*EXERCISE REQUIREMENTS:* Could you reproduce, from the records below, everything from the line with "cyan brick G5:I6" down to the line with "cyan cone H1 level 1 -> cyan brick H1 level 1", keeping both of those lines and changing nothing?

*DATA:*
..............................

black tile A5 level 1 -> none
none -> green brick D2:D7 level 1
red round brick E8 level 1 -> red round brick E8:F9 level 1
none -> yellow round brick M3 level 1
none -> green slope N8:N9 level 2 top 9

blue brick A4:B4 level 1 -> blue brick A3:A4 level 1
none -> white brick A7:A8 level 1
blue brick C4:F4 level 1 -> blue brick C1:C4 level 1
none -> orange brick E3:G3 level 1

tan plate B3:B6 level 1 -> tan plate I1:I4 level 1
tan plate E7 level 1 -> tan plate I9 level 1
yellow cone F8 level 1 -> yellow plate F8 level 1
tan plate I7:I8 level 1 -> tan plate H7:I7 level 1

..............................

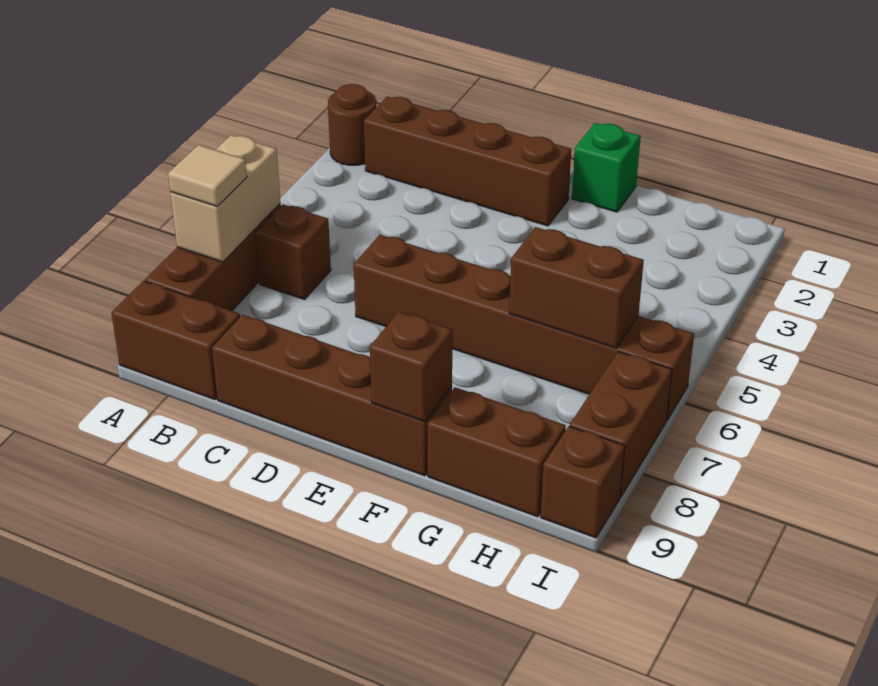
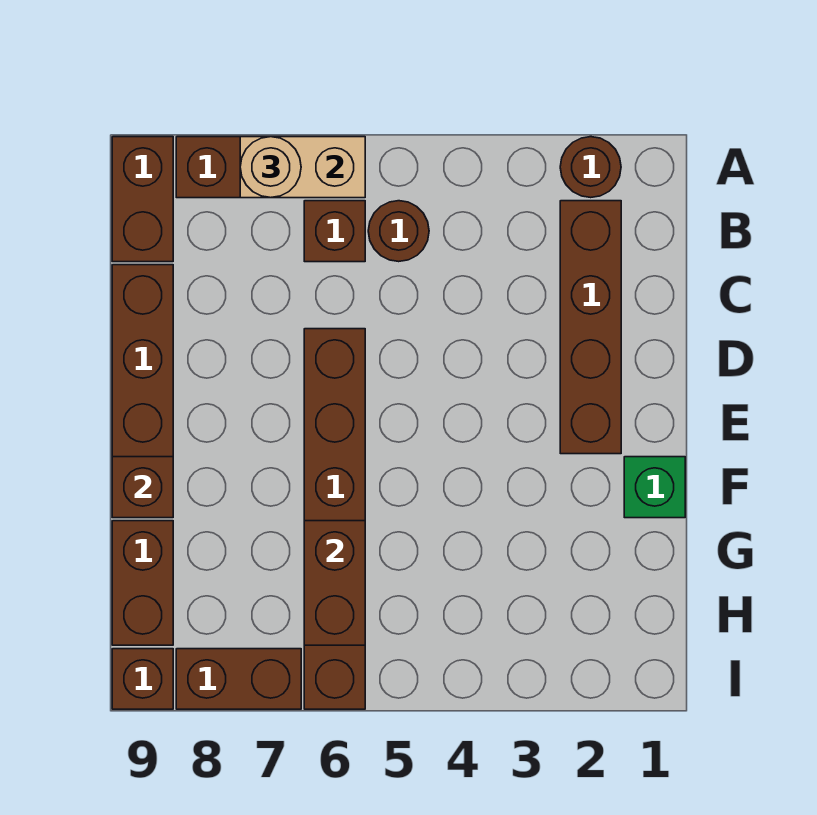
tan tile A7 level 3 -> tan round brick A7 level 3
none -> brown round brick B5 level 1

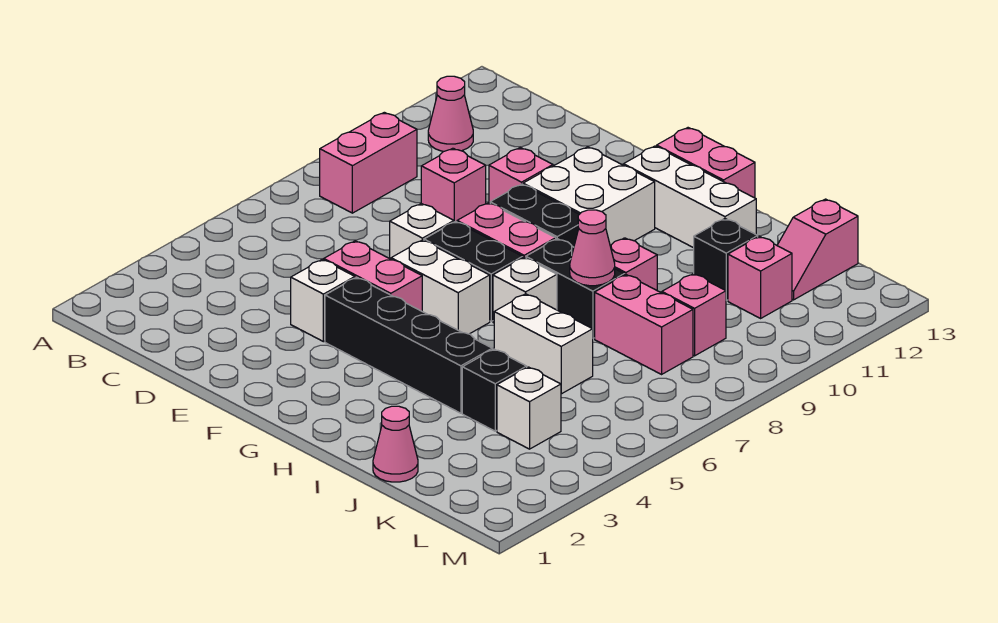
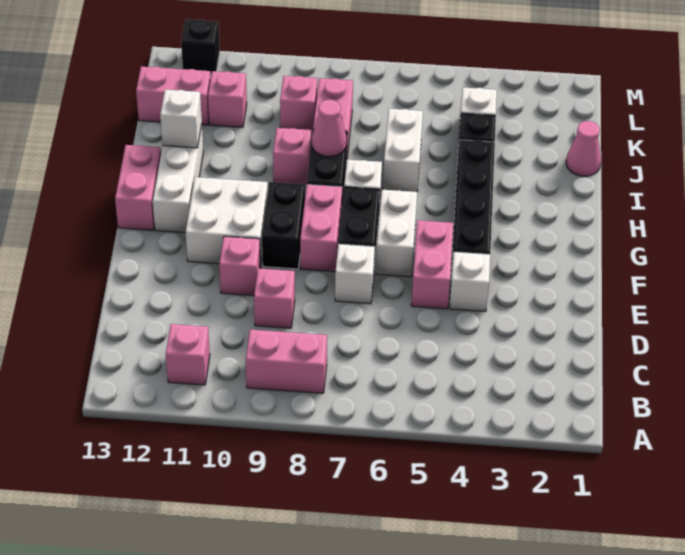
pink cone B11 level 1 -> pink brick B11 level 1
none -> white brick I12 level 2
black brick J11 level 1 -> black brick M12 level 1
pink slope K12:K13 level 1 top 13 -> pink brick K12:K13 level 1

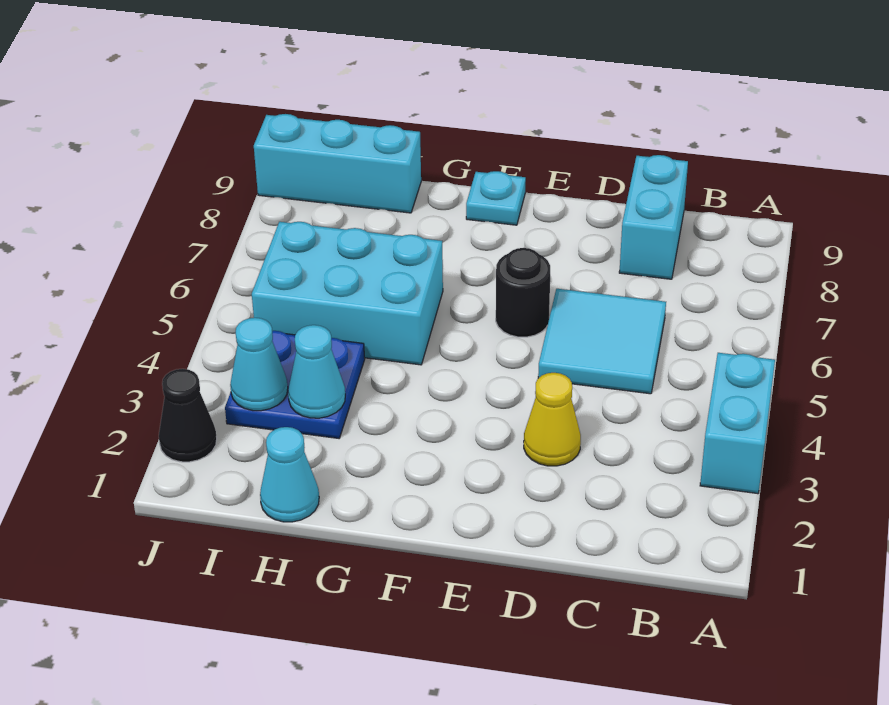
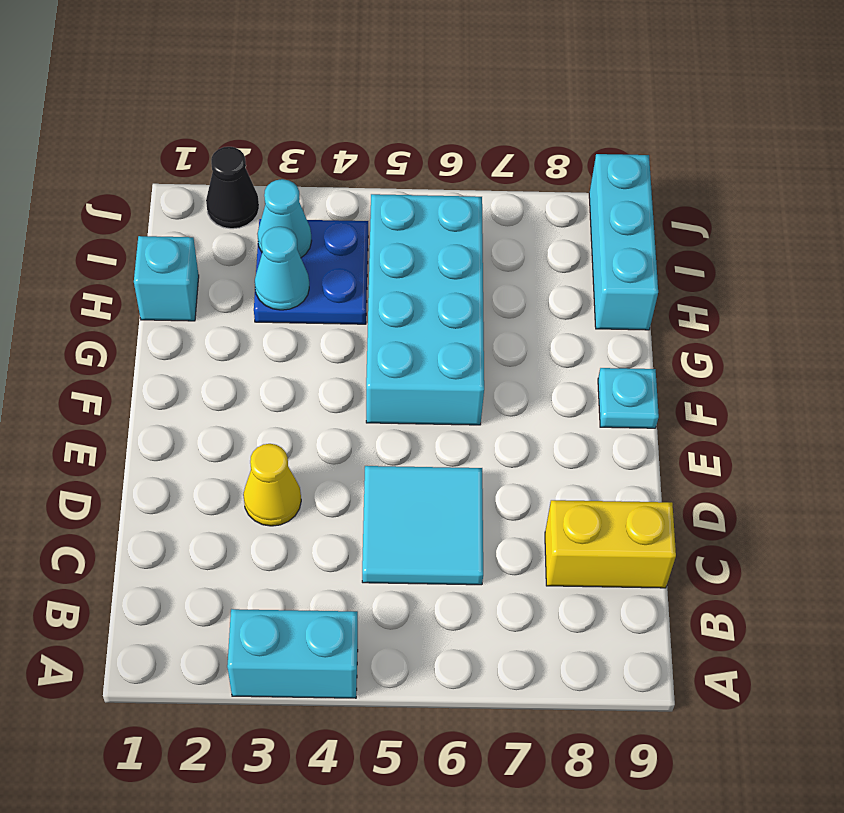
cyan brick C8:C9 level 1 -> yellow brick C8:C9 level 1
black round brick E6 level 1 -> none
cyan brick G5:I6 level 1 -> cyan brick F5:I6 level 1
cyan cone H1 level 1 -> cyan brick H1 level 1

..............................

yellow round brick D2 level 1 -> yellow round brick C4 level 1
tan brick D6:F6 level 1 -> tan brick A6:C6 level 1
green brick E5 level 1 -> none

..............................

*SOLUTION BELOW:*
cyan brick G5:I6 level 1 -> cyan brick F5:I6 level 1
cyan cone H1 level 1 -> cyan brick H1 level 1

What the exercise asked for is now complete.